§ Exercise description: Beginning with the line below that contains "JOY pin VRX: GND -> A1" and ending with the line that contains "RELAY: 5V-2CH -> 12V-2CH", copy every line exactly. Copy nothing else.

§ Supplied material:
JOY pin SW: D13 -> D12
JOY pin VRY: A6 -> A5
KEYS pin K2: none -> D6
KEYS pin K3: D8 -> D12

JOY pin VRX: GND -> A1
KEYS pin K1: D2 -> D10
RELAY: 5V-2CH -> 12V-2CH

==

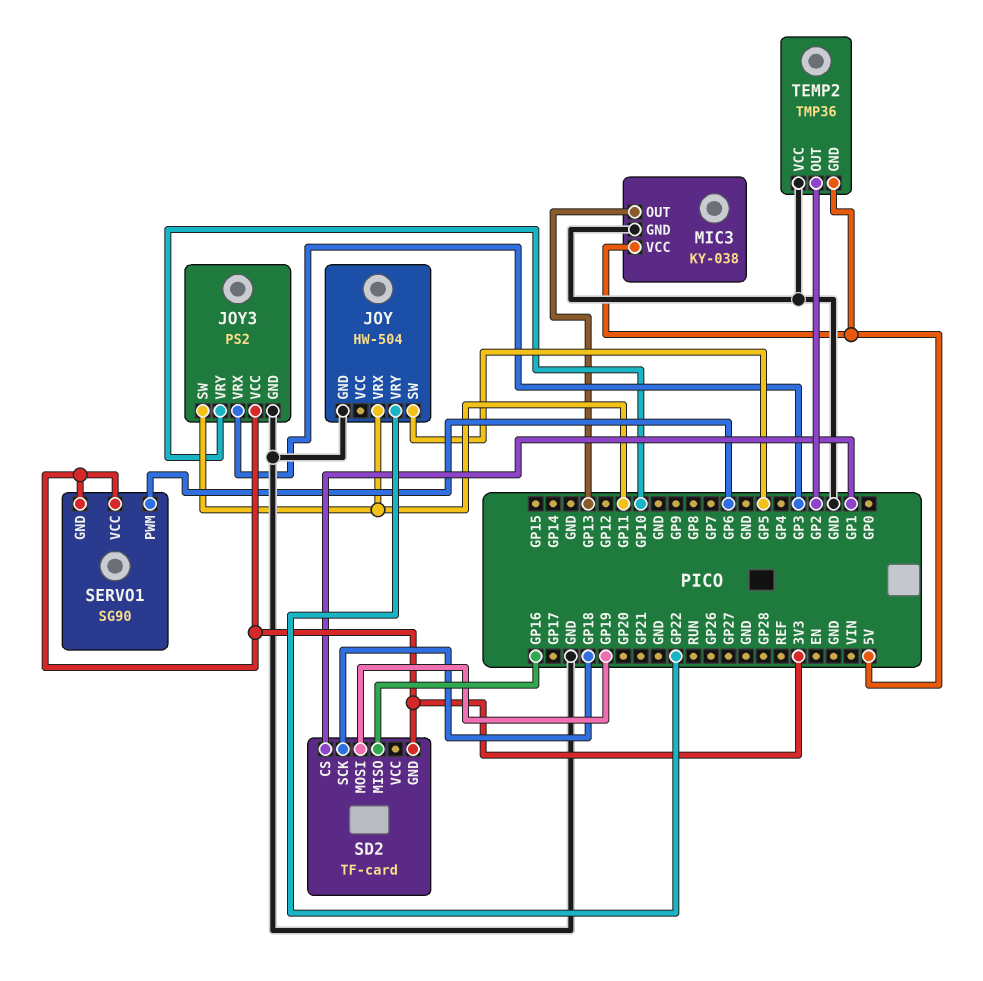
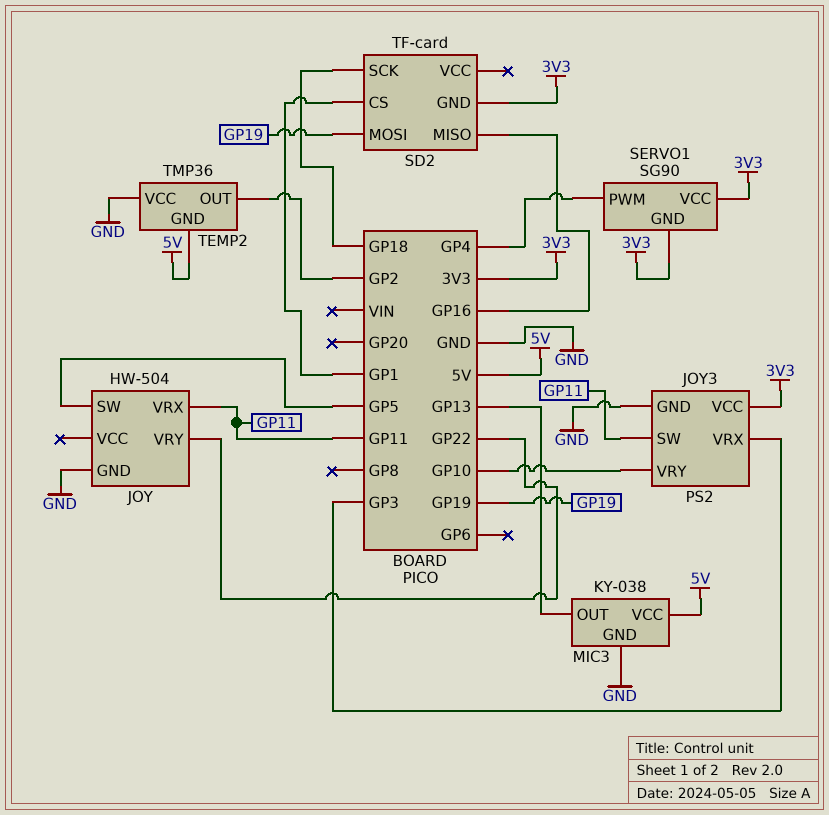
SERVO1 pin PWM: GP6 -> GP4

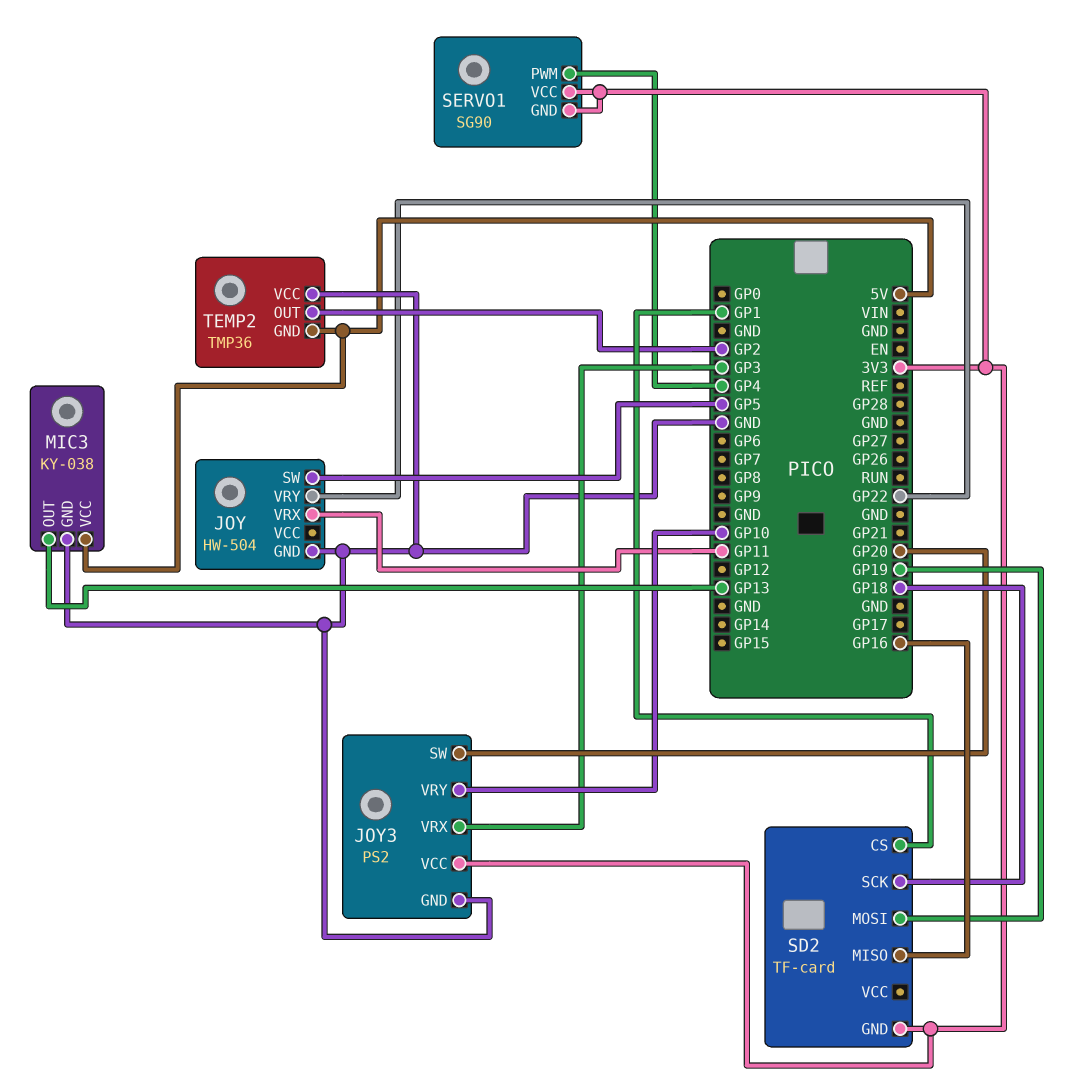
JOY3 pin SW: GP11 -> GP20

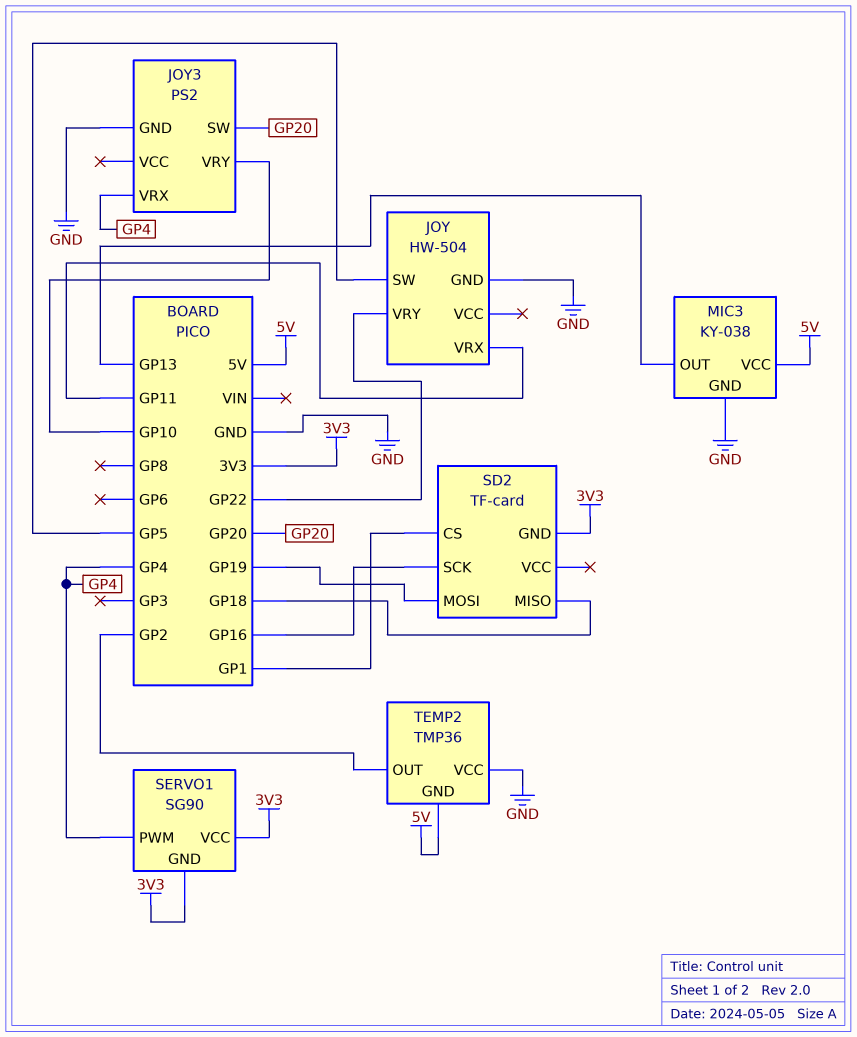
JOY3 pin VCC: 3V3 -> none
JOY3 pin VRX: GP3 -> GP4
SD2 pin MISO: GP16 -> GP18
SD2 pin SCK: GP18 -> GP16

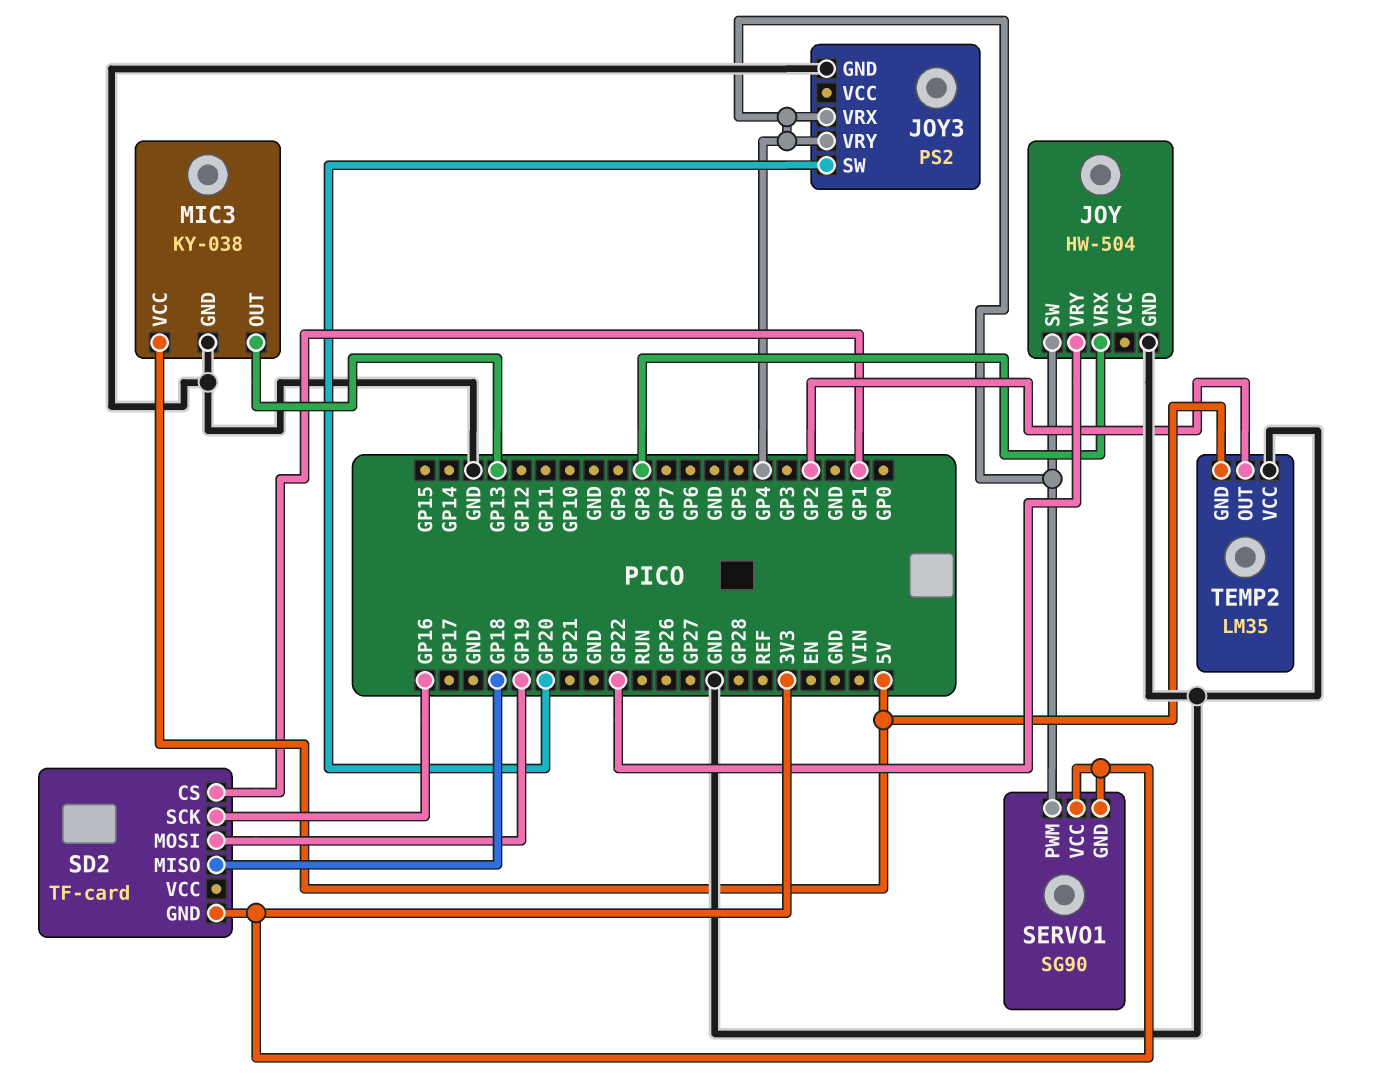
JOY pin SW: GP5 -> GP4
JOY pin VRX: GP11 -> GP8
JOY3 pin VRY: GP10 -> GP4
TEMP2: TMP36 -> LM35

§ Result below:
JOY pin VRX: GND -> A1
KEYS pin K1: D2 -> D10
RELAY: 5V-2CH -> 12V-2CH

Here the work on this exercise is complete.